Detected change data
◆ ◆ ◆ ◆
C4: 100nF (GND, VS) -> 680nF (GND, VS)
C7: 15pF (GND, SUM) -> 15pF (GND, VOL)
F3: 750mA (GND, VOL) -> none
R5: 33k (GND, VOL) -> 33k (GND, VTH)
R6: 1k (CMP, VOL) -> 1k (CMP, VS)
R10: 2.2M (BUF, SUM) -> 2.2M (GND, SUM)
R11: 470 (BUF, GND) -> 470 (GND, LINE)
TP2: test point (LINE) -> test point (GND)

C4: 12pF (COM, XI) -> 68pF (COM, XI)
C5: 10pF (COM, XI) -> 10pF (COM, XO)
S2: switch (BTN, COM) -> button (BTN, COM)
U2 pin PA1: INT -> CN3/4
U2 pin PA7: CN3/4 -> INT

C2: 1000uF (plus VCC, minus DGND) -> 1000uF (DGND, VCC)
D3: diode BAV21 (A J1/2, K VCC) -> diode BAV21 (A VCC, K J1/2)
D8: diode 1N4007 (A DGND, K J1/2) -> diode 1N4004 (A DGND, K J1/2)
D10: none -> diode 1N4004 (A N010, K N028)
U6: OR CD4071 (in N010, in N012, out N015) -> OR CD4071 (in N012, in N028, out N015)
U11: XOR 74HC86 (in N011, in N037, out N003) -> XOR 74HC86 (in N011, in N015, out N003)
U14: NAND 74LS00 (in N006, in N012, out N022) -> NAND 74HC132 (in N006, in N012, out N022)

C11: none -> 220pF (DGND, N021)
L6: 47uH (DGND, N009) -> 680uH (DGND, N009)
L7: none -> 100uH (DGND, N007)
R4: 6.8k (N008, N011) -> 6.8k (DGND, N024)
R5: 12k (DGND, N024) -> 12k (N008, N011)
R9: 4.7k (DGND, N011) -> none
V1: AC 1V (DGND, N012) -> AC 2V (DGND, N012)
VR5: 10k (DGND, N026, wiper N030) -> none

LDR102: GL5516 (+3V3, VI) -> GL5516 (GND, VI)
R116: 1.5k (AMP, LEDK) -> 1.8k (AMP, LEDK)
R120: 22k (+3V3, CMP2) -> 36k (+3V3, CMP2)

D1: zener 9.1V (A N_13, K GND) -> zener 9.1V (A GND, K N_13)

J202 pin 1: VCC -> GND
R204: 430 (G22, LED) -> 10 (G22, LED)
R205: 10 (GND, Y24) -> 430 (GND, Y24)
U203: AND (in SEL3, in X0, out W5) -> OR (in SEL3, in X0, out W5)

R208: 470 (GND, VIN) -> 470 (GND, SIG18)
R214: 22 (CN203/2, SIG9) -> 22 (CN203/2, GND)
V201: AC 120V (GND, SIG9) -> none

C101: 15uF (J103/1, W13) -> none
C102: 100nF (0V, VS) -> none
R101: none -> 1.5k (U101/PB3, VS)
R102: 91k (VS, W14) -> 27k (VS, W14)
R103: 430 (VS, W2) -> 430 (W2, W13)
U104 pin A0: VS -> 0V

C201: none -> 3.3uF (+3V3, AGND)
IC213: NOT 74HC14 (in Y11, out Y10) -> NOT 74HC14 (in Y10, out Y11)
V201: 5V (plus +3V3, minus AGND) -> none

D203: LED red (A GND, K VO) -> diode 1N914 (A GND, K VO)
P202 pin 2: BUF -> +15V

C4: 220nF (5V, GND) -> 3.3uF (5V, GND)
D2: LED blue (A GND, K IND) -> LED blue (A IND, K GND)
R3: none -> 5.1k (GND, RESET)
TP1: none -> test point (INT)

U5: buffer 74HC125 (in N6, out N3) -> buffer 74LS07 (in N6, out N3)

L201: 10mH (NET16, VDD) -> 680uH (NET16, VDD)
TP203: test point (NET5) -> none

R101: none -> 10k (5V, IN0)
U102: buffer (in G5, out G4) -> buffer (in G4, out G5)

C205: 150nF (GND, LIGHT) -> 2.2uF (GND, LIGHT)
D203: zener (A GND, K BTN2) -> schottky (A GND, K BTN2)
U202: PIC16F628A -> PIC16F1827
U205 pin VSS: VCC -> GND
◆ ◆ ◆ ◆
*Work request*. Give back exactly the lines above starting at the line where "R6: 1k (CMP, VOL) -> 1k (CMP, VS)" appears and ending at the line where "S2: switch (BTN, COM) -> button (BTN, COM)" appears, both included, with no other lines.

*Exercise result*.
R6: 1k (CMP, VOL) -> 1k (CMP, VS)
R10: 2.2M (BUF, SUM) -> 2.2M (GND, SUM)
R11: 470 (BUF, GND) -> 470 (GND, LINE)
TP2: test point (LINE) -> test point (GND)

C4: 12pF (COM, XI) -> 68pF (COM, XI)
C5: 10pF (COM, XI) -> 10pF (COM, XO)
S2: switch (BTN, COM) -> button (BTN, COM)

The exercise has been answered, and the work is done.